→ WHAT THIS TASK INVOLVES: Once the pictures are set aside, reproduce the remaining data exactly.

→ DATASET EXCERPT:
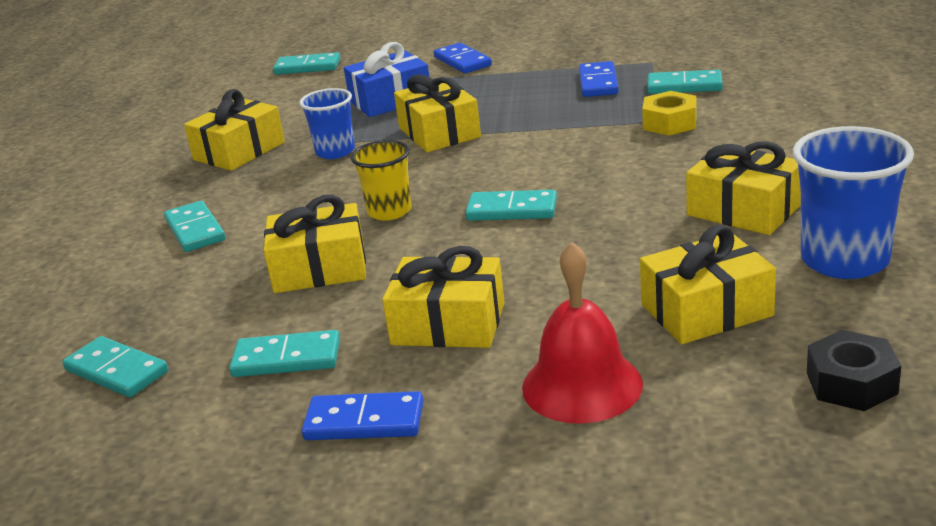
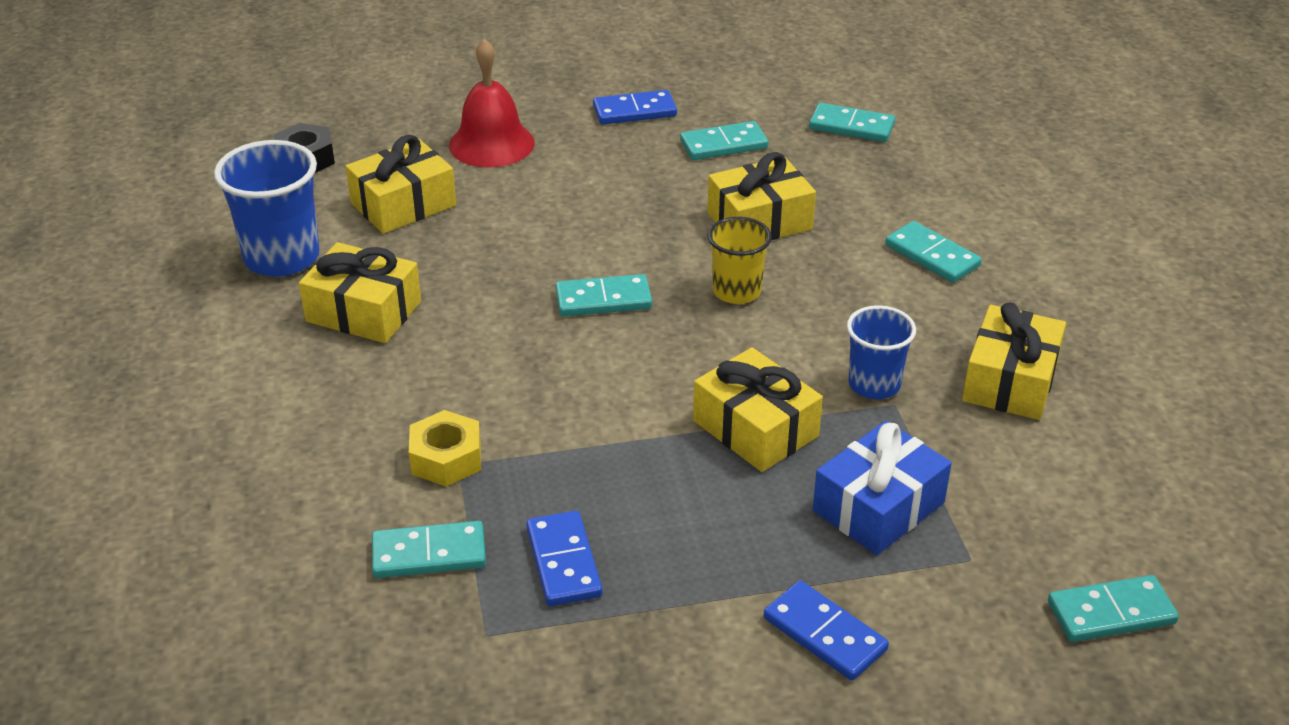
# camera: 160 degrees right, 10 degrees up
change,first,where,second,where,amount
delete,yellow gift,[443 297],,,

→ EXPECTED ANSWER:
# camera: 160 degrees right, 10 degrees up
change,first,where,second,where,amount
delete,yellow gift,[443 297],,,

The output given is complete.